* **Exercise goal**
List each line of the data that holds the word "yellow".

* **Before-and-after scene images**
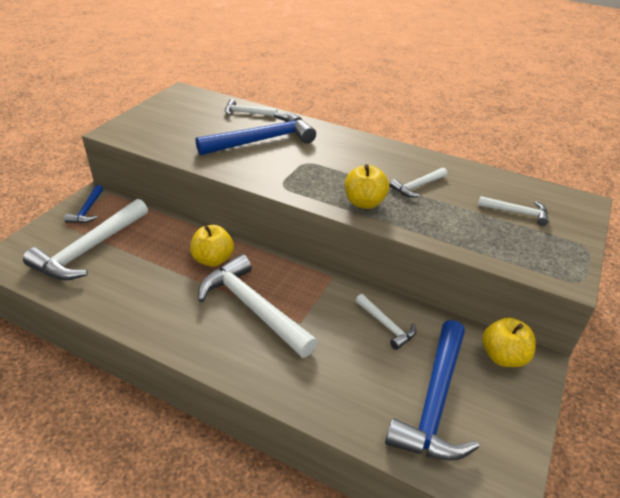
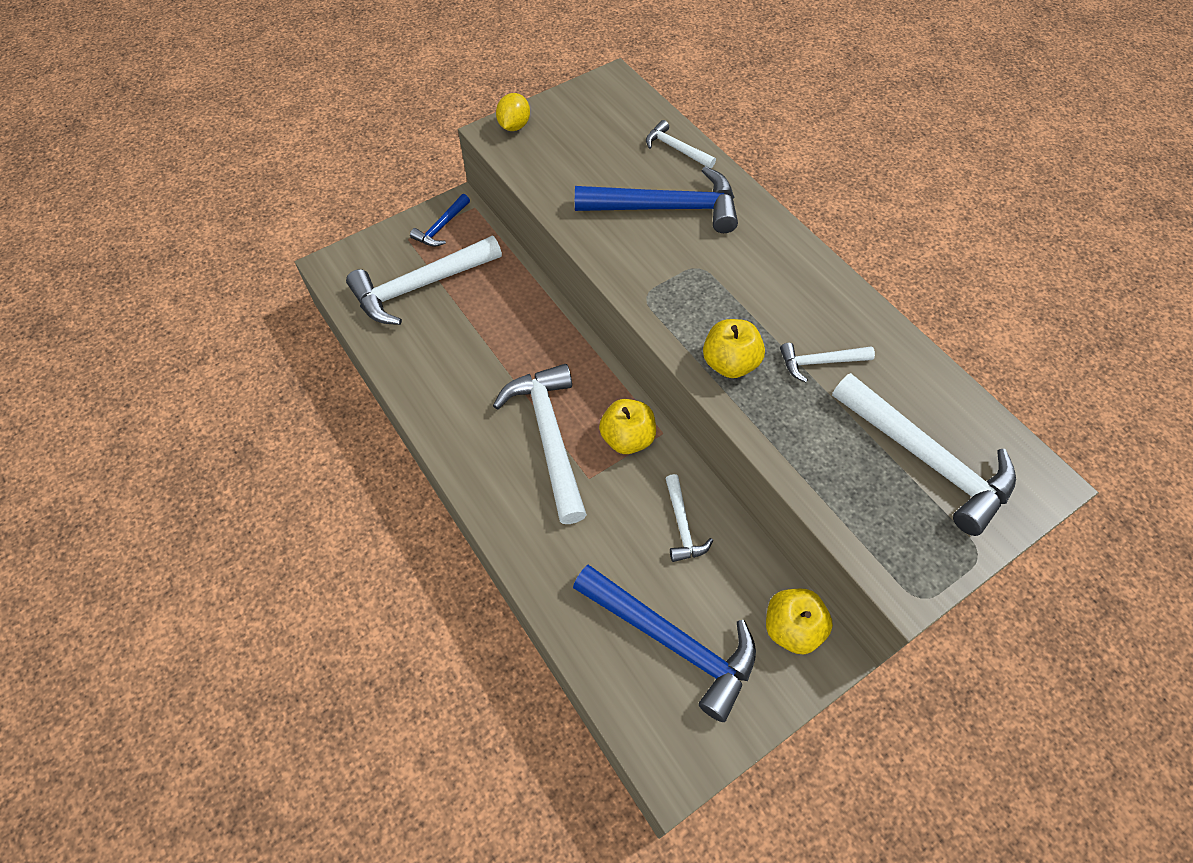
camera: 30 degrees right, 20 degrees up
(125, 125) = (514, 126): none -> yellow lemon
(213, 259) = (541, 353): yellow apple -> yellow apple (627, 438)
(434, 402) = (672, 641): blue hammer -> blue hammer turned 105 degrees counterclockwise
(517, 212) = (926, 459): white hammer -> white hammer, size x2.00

* **Answer to the exercise**
(125, 125) = (514, 126): none -> yellow lemon
(213, 259) = (541, 353): yellow apple -> yellow apple (627, 438)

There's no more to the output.